> _Aim of the exercise_
Copy out every line of the listing below word for word, leaving out the pictures.

++++++++++++++++++++

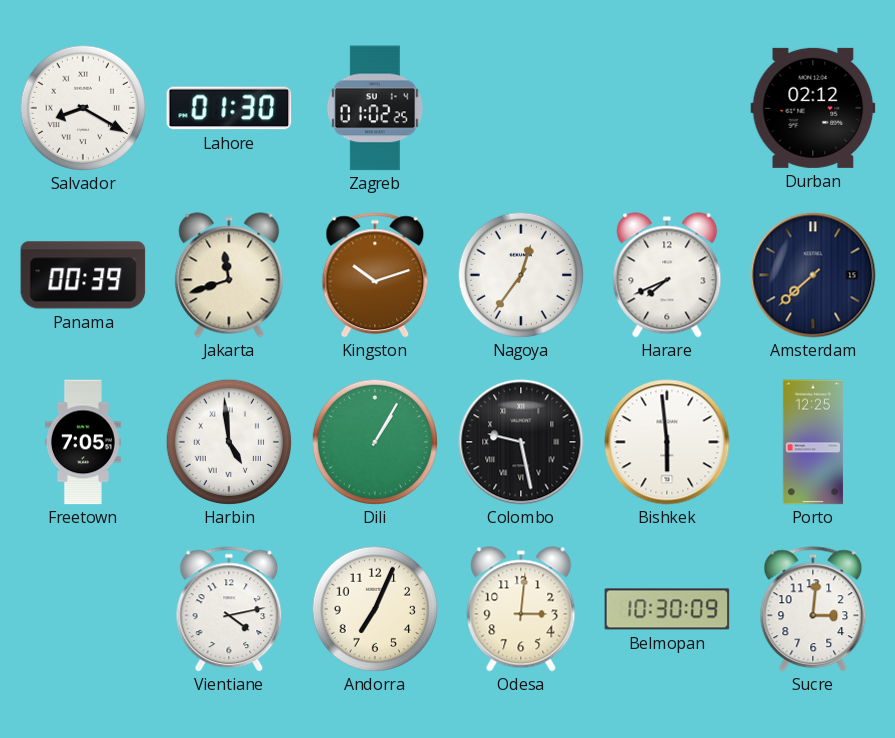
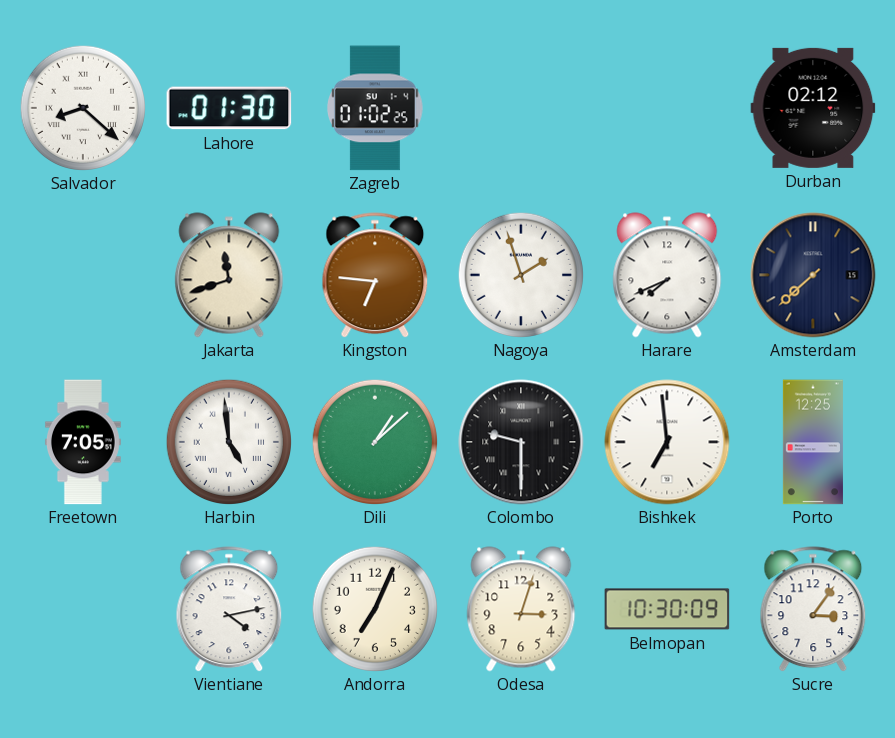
Salvador: 8:20 -> 8:22
Panama: 00:39 -> none
Kingston: 10:12 -> 6:46
Nagoya: 12:36 -> 1:57
Dili: 1:05 -> 1:08
Colombo: 9:28 -> 9:30
Bishkek: 5:59 -> 6:59
Odesa: 3:01 -> 3:03
Sucre: 3:01 -> 3:06
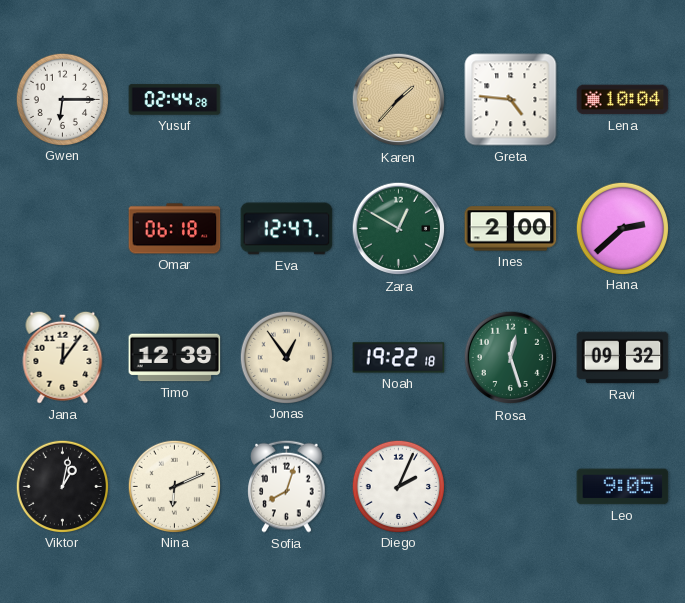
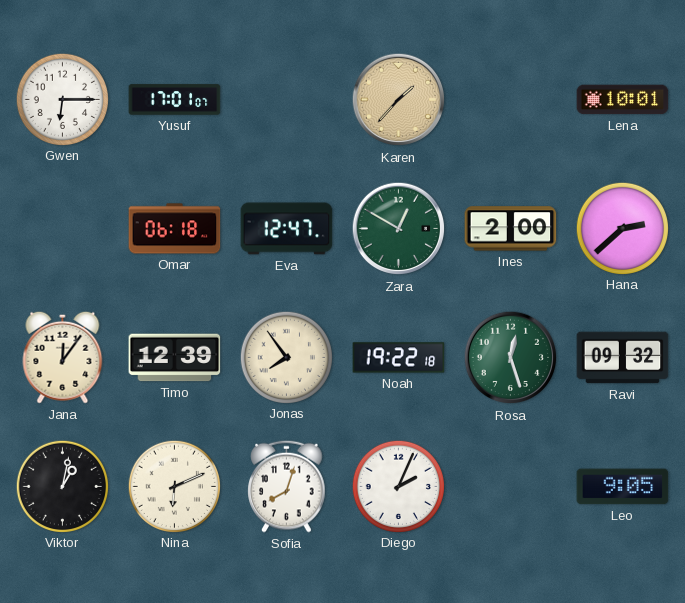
Yusuf: 02:44 -> 17:01
Greta: 4:46 -> none
Lena: 10:04 -> 10:01
Jonas: 12:54 -> 7:54
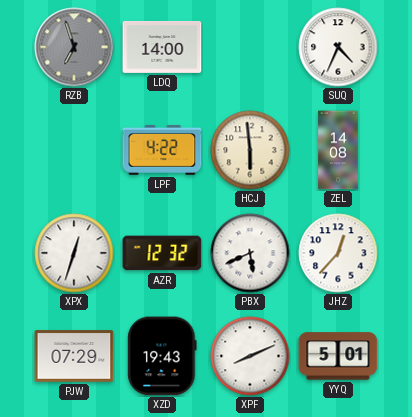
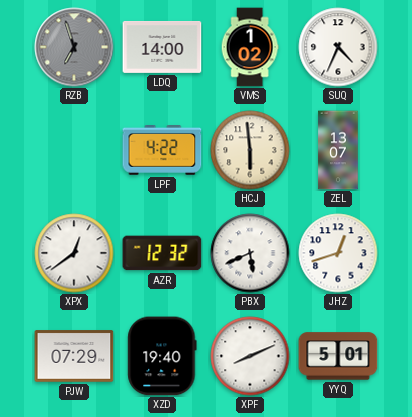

++++++++++++++++++++

> _Response to this exercise_
Salvador: 8:20 -> 8:22
Panama: 00:39 -> none
Kingston: 10:12 -> 6:46
Nagoya: 12:36 -> 1:57
Dili: 1:05 -> 1:08
Colombo: 9:28 -> 9:30
Bishkek: 5:59 -> 6:59
Odesa: 3:01 -> 3:03
Sucre: 3:01 -> 3:06
Yusuf: 02:44 -> 17:01
Greta: 4:46 -> none
Lena: 10:04 -> 10:01
Jonas: 12:54 -> 7:54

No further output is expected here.